WORK INSTRUCTION:
Search the entries below. Return every line that has "blue" in it.

SOURCE INFORMATION:
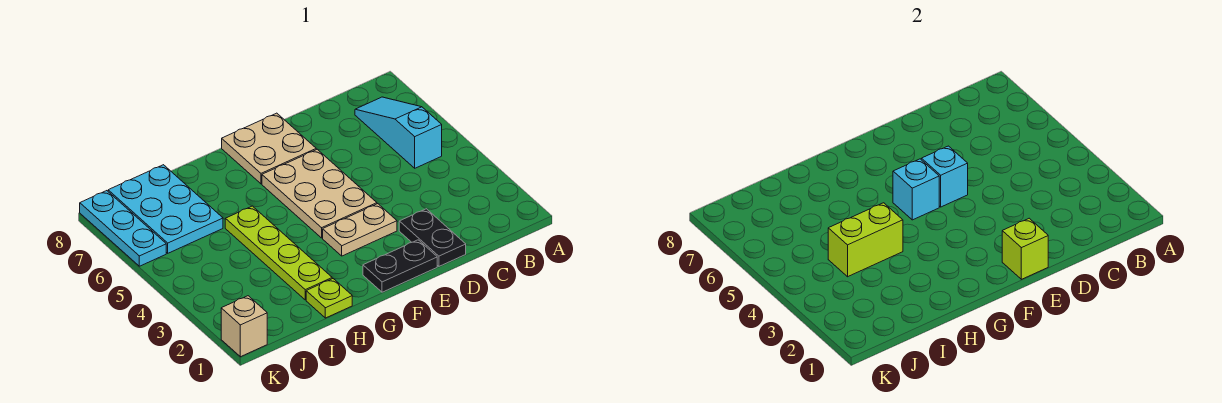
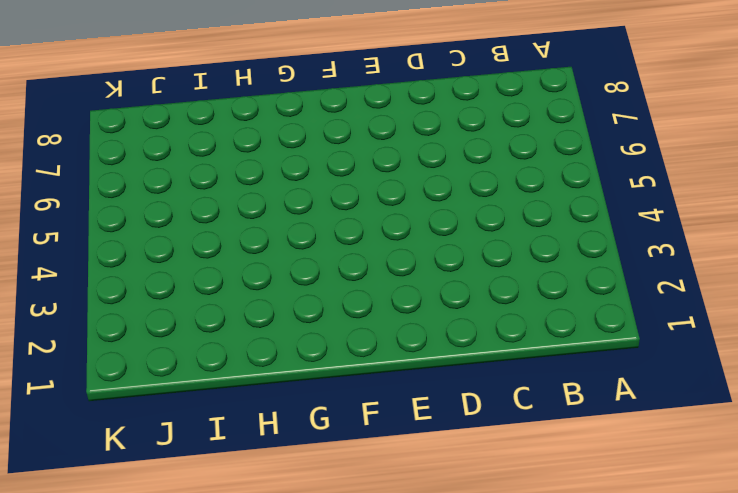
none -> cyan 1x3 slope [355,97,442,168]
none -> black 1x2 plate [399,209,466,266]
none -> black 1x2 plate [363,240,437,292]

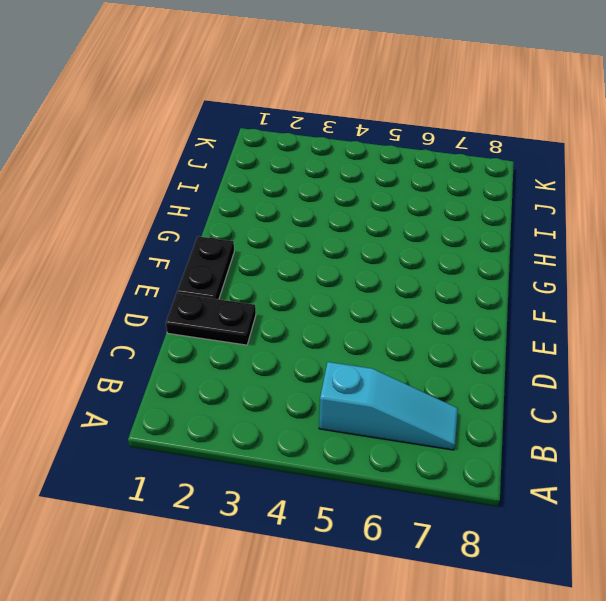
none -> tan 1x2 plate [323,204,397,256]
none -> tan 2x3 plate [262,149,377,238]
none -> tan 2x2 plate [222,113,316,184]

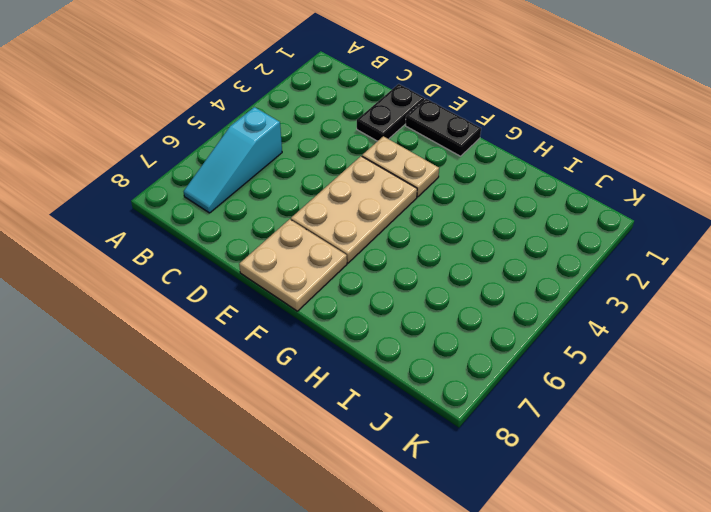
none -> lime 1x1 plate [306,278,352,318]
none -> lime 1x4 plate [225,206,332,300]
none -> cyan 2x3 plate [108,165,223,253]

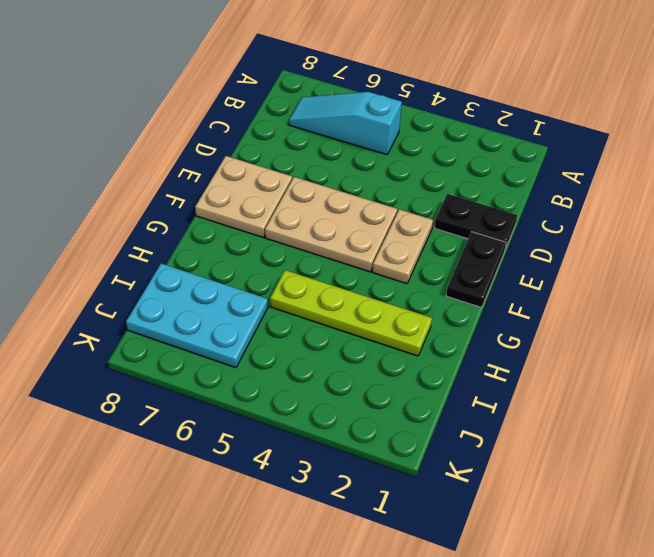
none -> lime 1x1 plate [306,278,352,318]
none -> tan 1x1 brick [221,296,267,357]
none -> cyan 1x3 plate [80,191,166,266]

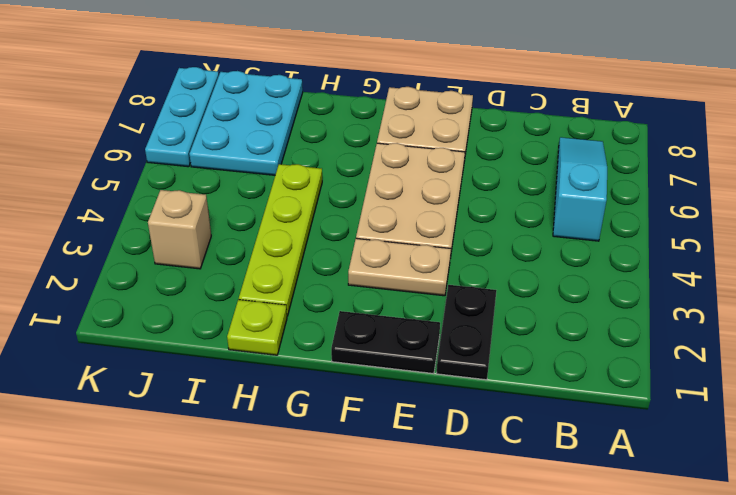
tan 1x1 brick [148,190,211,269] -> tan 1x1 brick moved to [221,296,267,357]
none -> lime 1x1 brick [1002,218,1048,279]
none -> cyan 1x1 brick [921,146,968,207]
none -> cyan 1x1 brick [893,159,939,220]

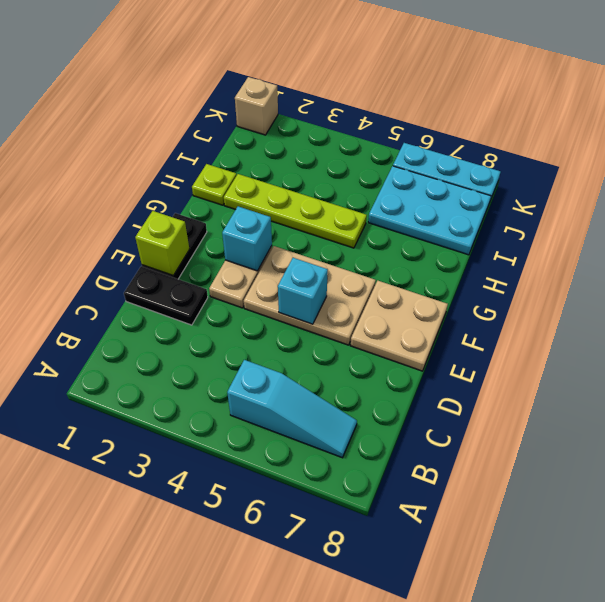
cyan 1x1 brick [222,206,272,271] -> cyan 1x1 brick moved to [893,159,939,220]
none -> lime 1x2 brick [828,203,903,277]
--
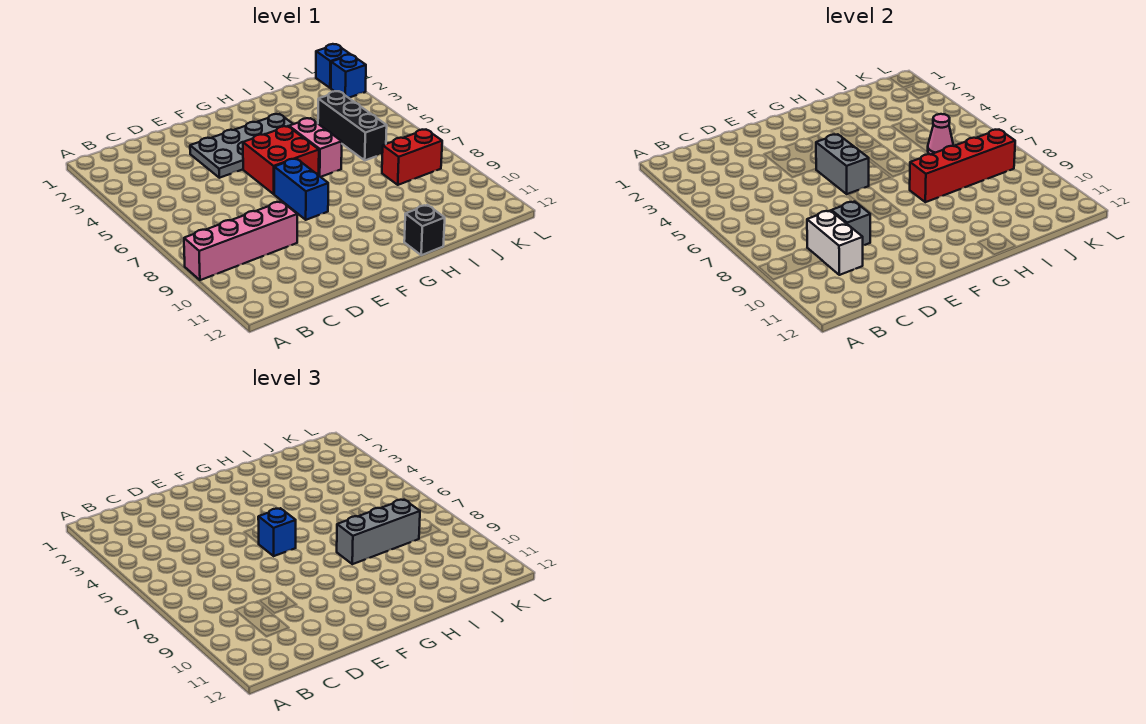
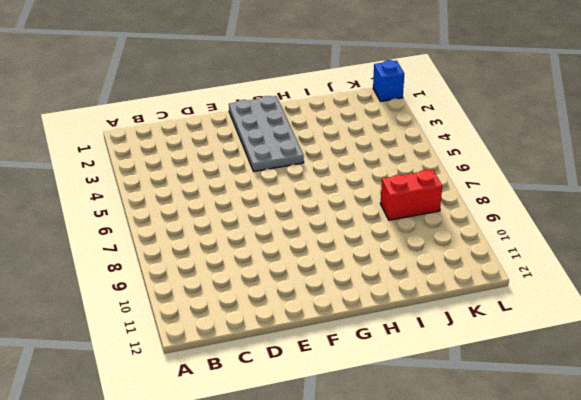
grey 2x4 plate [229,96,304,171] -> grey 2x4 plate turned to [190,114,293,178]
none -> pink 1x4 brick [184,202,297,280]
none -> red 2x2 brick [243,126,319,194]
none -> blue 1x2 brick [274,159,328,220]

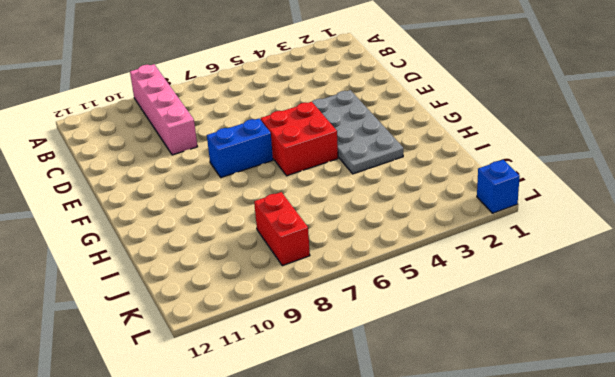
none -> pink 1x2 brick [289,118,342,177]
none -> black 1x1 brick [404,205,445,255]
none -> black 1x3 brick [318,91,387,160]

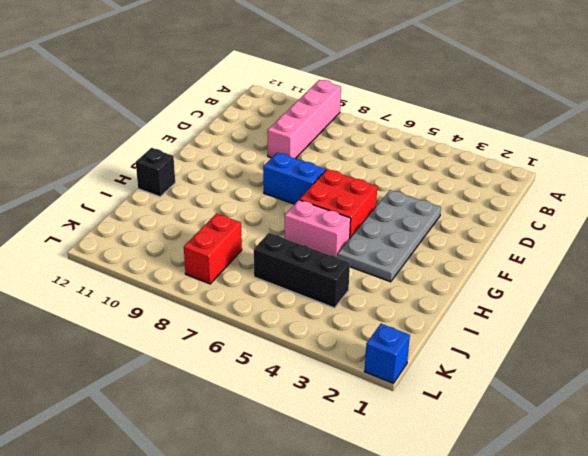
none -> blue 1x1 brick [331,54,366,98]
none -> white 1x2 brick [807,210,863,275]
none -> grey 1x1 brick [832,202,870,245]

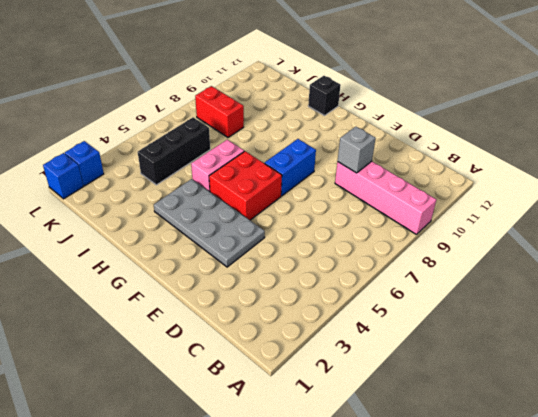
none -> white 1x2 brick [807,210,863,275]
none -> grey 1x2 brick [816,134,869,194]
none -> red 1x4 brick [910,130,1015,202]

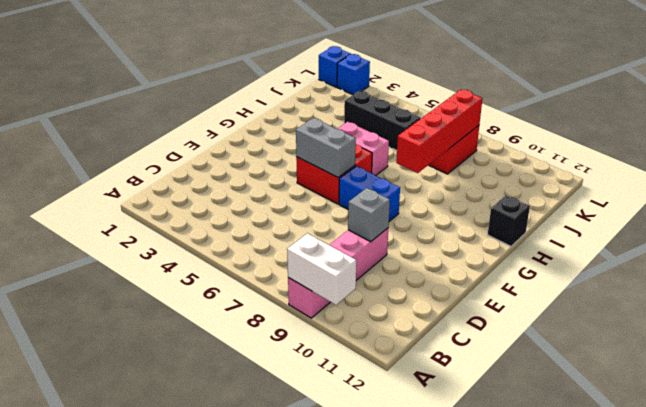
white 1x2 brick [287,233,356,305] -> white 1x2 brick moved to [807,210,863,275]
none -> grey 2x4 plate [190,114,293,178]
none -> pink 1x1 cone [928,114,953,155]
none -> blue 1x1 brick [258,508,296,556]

SOLUTION:
none -> blue 1x2 brick [274,159,328,220]
none -> blue 1x1 brick [331,54,366,98]
none -> blue 1x1 brick [258,508,296,556]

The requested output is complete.